*** Input material ***
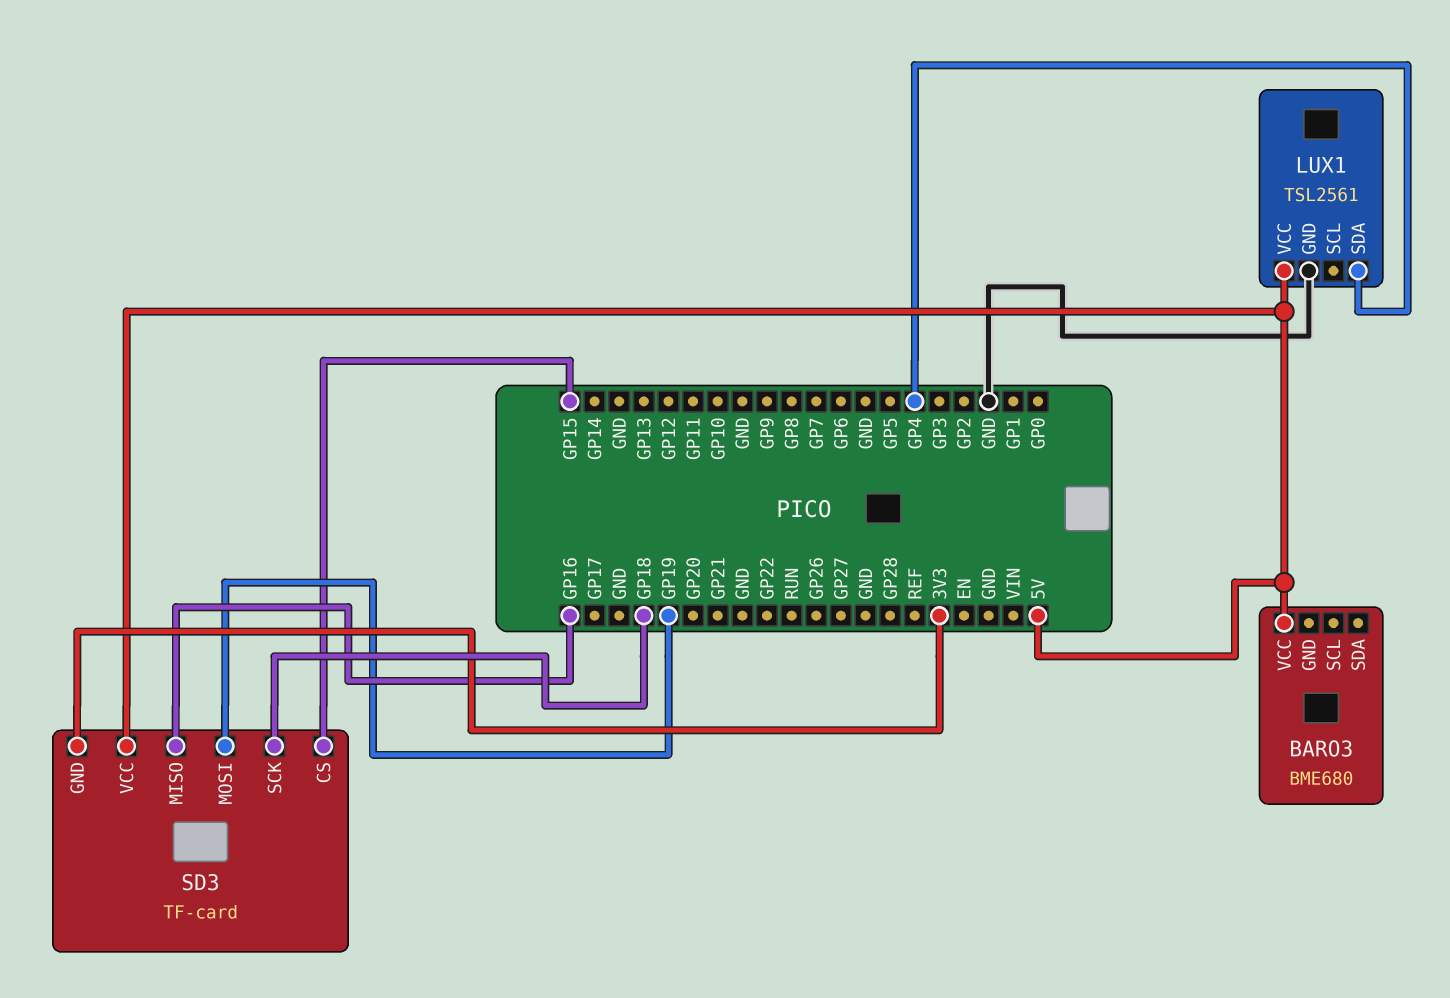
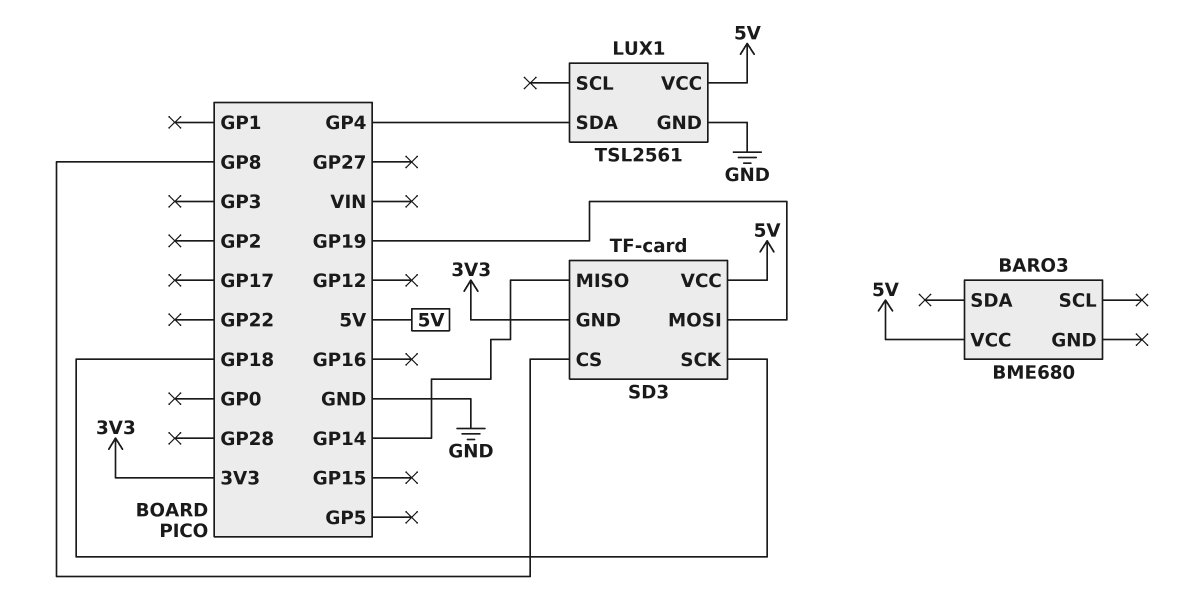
SD3 pin CS: GP15 -> GP8
SD3 pin MISO: GP16 -> GP14

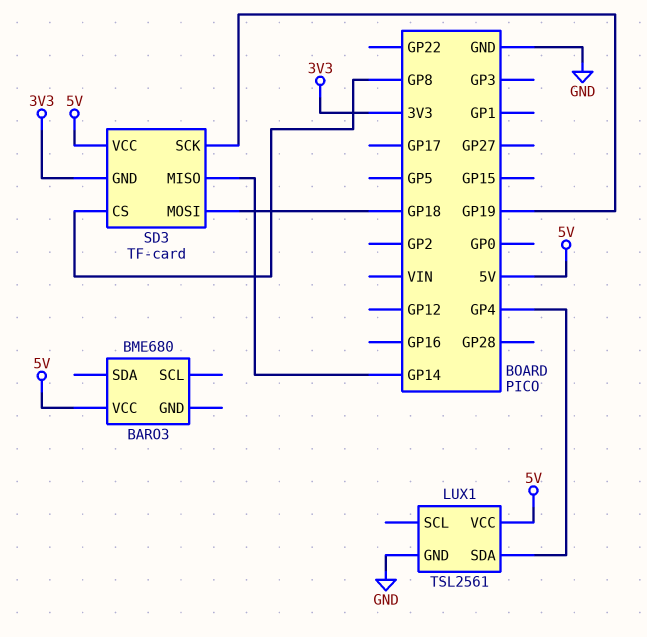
SD3 pin MOSI: GP19 -> GP18
SD3 pin SCK: GP18 -> GP19

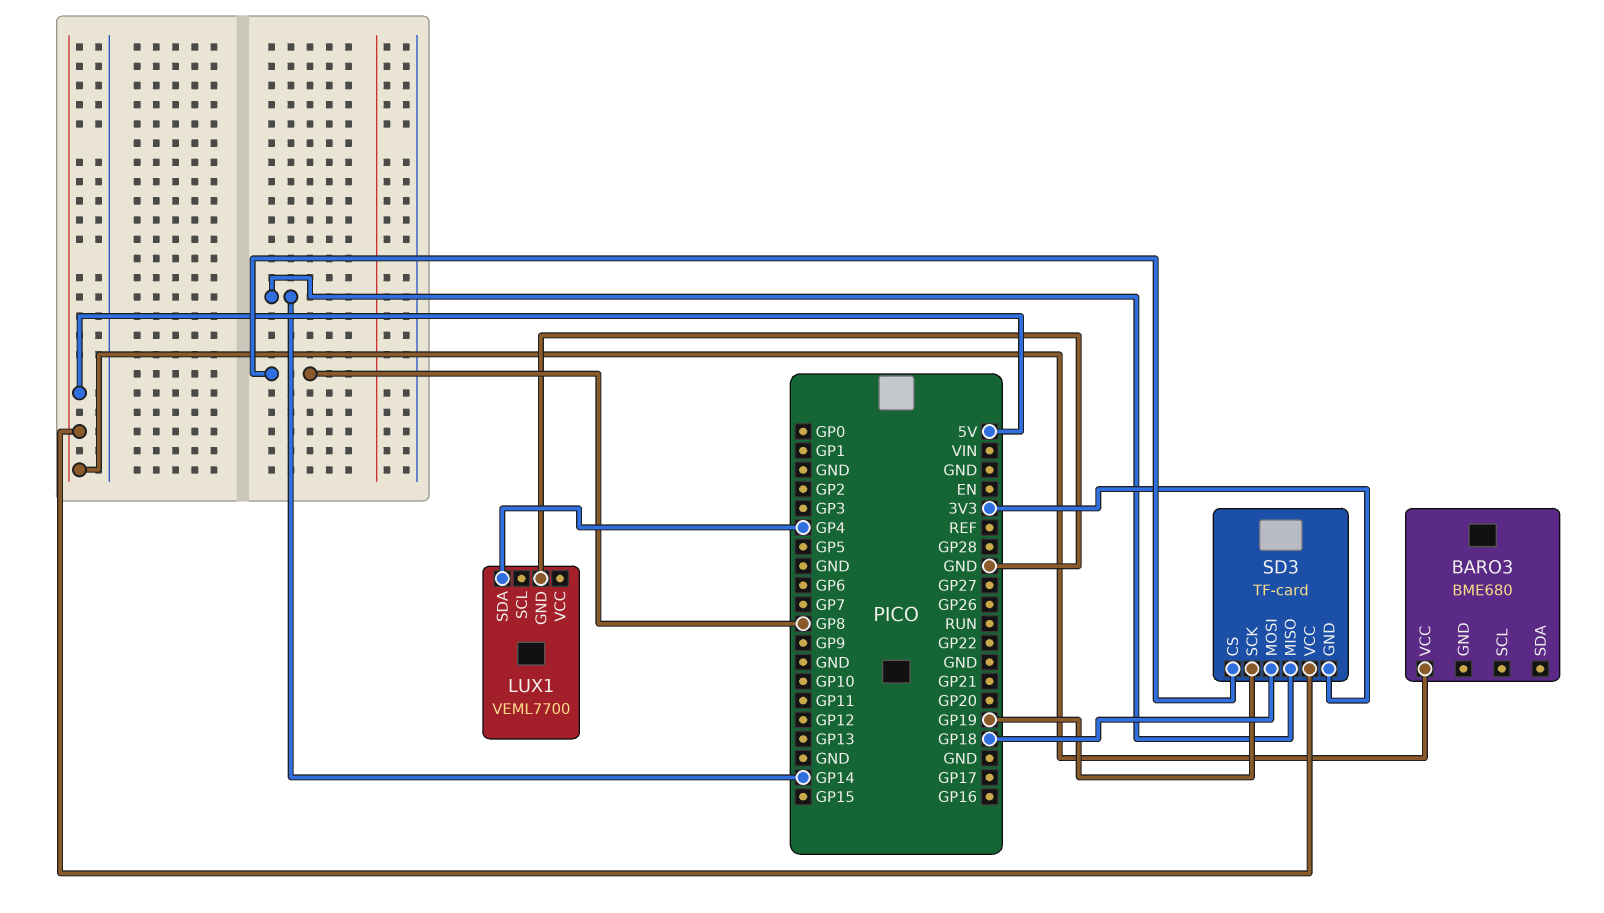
LUX1: TSL2561 -> VEML7700
LUX1 pin VCC: 5V -> none

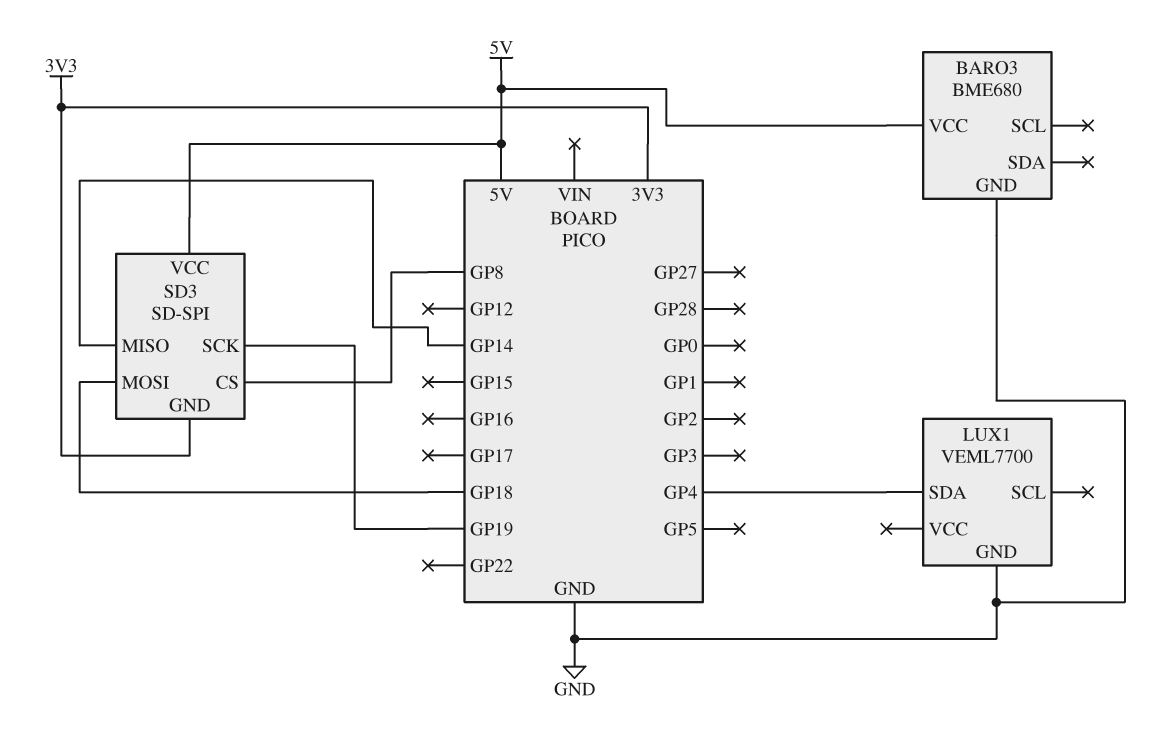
BARO3 pin GND: none -> GND
SD3: TF-card -> SD-SPI

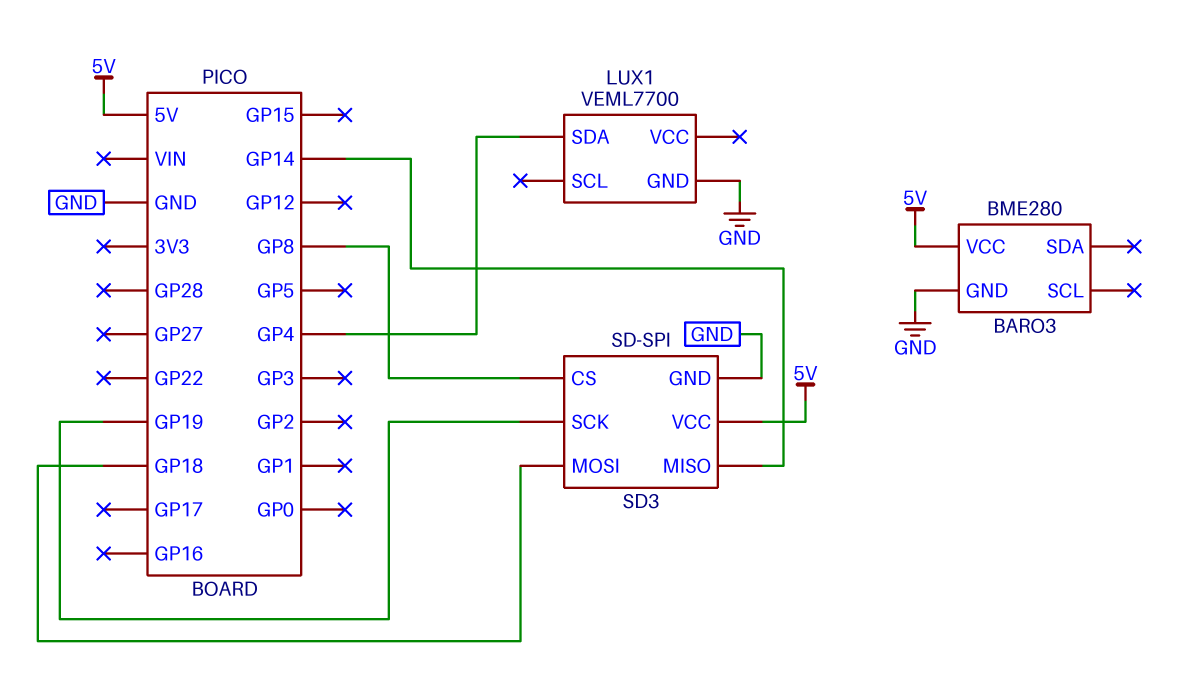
BARO3: BME680 -> BME280
SD3 pin GND: 3V3 -> GND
*** End of Input material ***
- What is being asked:
When you reach the line containing "LUX1: TSL2561 -> VEML7700" in the listing above, reproduce it and every line after it through the last, exactly; omit the pictures.

- Problem solution:
LUX1: TSL2561 -> VEML7700
LUX1 pin VCC: 5V -> none

BARO3 pin GND: none -> GND
SD3: TF-card -> SD-SPI

BARO3: BME680 -> BME280
SD3 pin GND: 3V3 -> GND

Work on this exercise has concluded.